• **Activity**: Transcribe the records that follow in their entirety, omitting any pictures.

━━ Supplied material

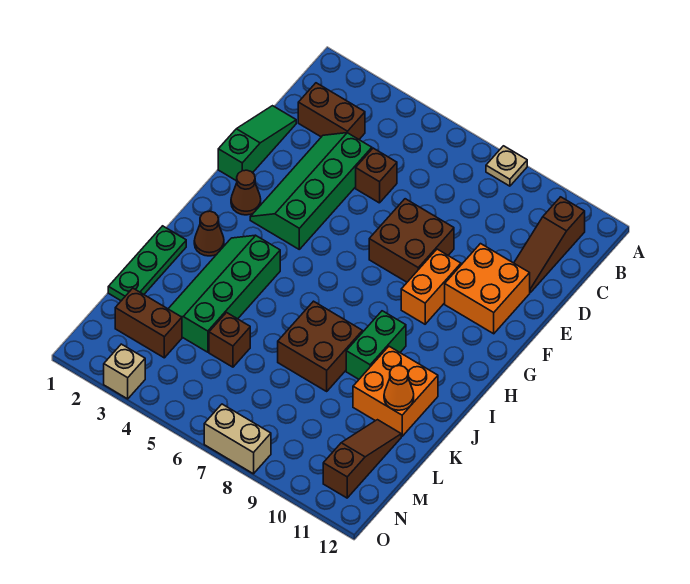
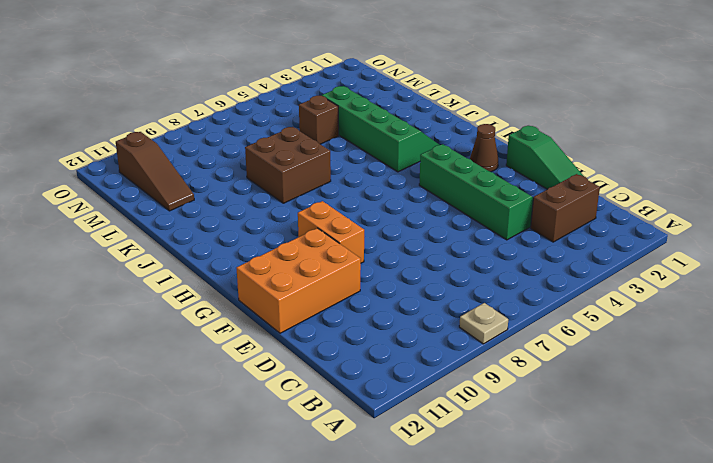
orange brick E10:F12 level 1 -> orange brick E10:F11 level 1
none -> brown slope B11:D11 level 1 top B
none -> brown brick D5 level 1
none -> brown brick E7:F8 level 1

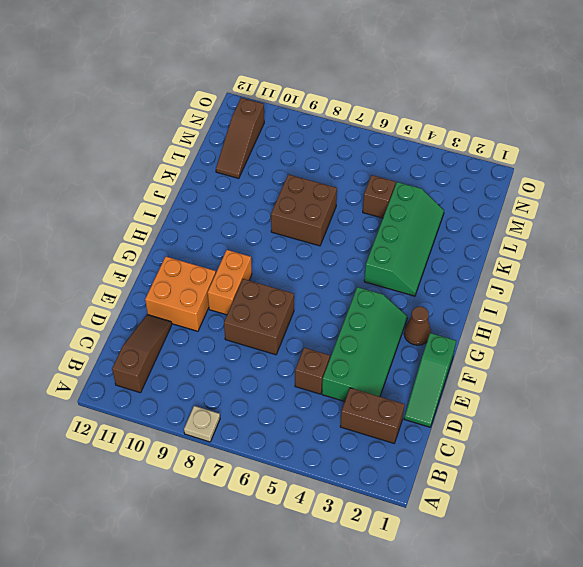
none -> brown cone I2 level 1
none -> green brick I9:J9 level 1
none -> green plate J1:L1 level 1

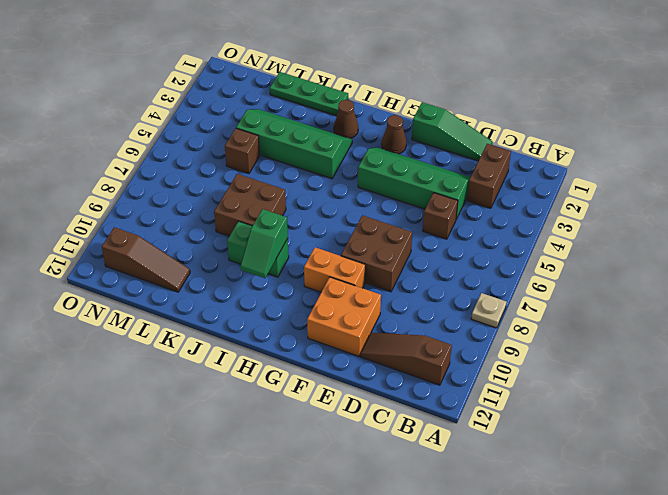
green slope I9:I10 level 2 top 9 -> none
none -> orange brick J10:K11 level 1
none -> brown brick M2:M3 level 1
none -> tan brick O3 level 1

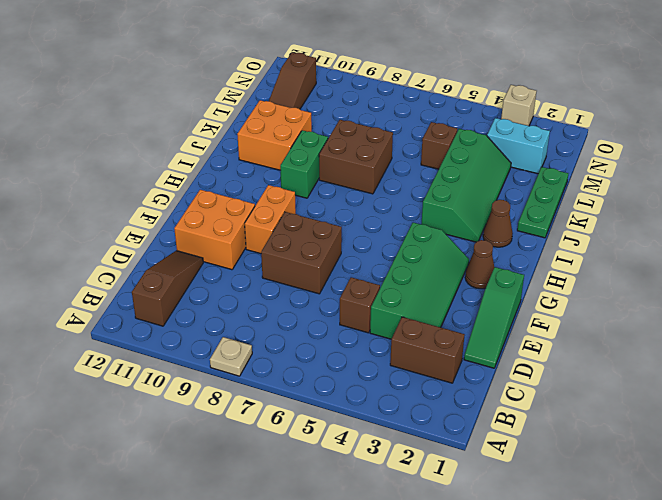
cyan brick M2:M3 level 1 -> brown brick M2:M3 level 1
none -> tan brick O7:O8 level 1
none -> orange cone K11 level 2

━━━━

• **Task answer**:
orange brick E10:F12 level 1 -> orange brick E10:F11 level 1
none -> brown slope B11:D11 level 1 top B
none -> brown brick D5 level 1
none -> brown brick E7:F8 level 1

none -> brown cone I2 level 1
none -> green brick I9:J9 level 1
none -> green plate J1:L1 level 1

green slope I9:I10 level 2 top 9 -> none
none -> orange brick J10:K11 level 1
none -> brown brick M2:M3 level 1
none -> tan brick O3 level 1

cyan brick M2:M3 level 1 -> brown brick M2:M3 level 1
none -> tan brick O7:O8 level 1
none -> orange cone K11 level 2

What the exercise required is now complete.